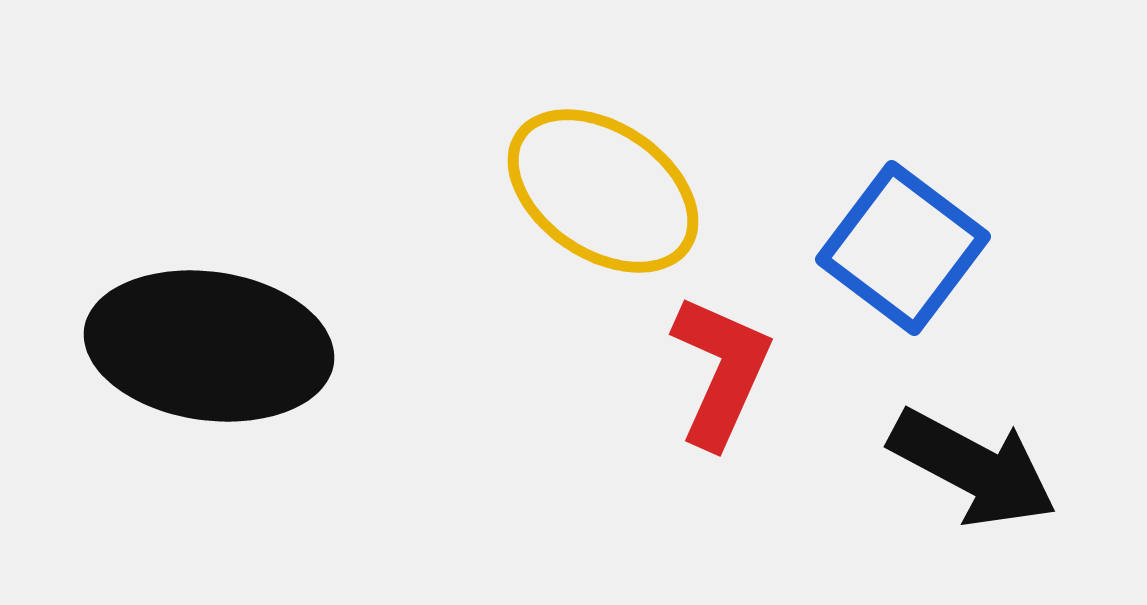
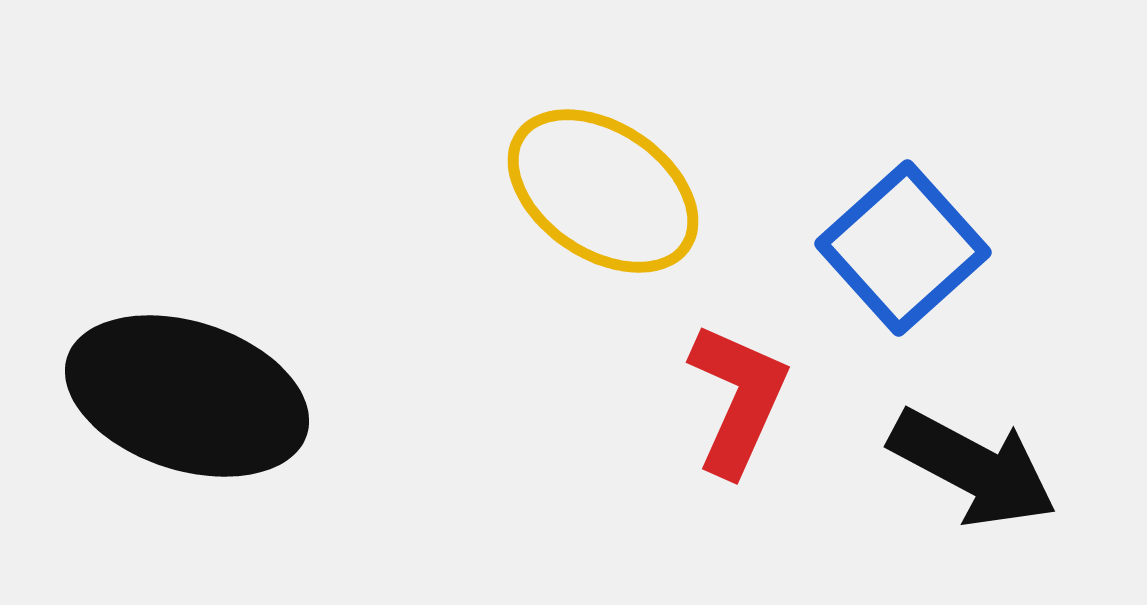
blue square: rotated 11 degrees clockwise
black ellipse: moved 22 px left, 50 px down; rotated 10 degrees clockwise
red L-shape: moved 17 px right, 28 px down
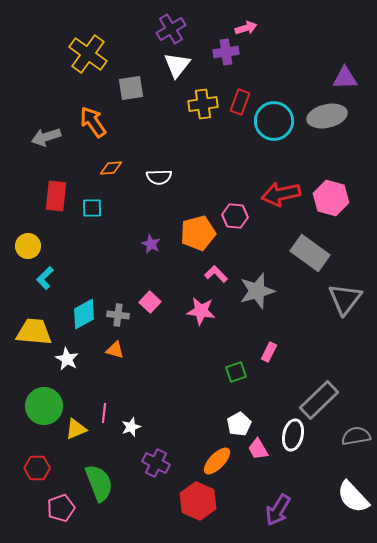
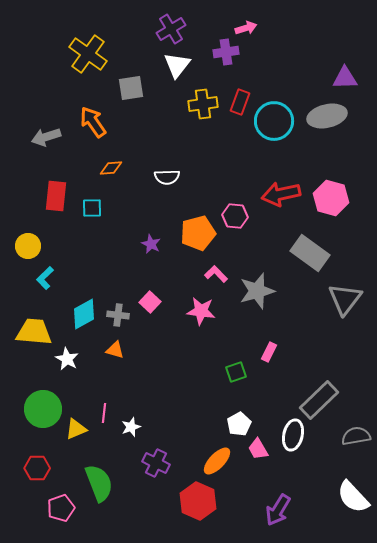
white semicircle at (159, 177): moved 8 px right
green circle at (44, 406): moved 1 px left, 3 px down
********************
_TASK DESCRIPTION_
Using the material above, work out the number of lines that include "degrees" and answer with that number by itself.

_ANSWER BELOW_
2